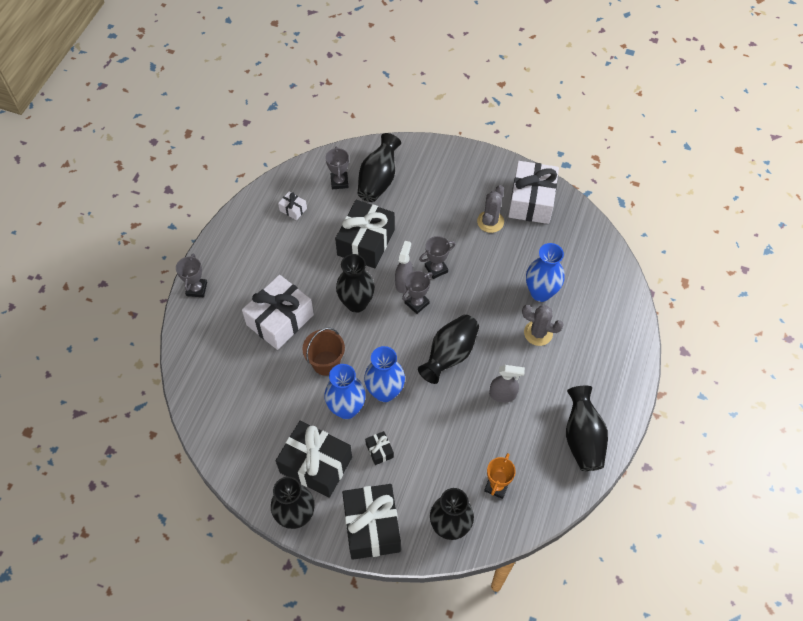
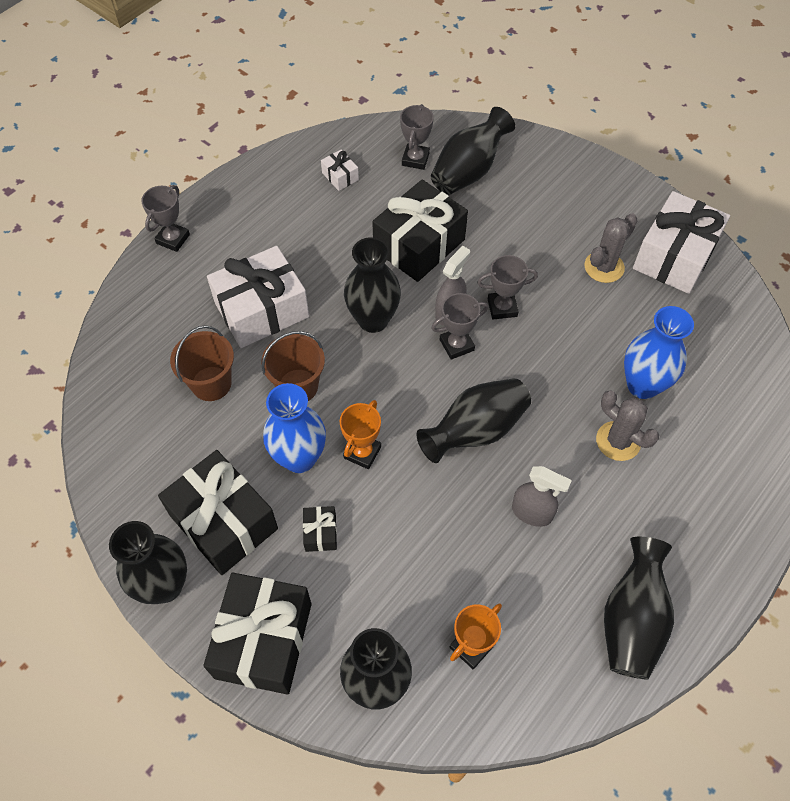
camera: 20 degrees right, 0 degrees up
(268, 379) = (211, 383): none -> brown bucket
(385, 392) = (362, 452): blue vase -> orange trophy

■ Directions
Please output the material above again, exactly, and omit every image.

■ Solved problem
camera: 20 degrees right, 0 degrees up
(268, 379) = (211, 383): none -> brown bucket
(385, 392) = (362, 452): blue vase -> orange trophy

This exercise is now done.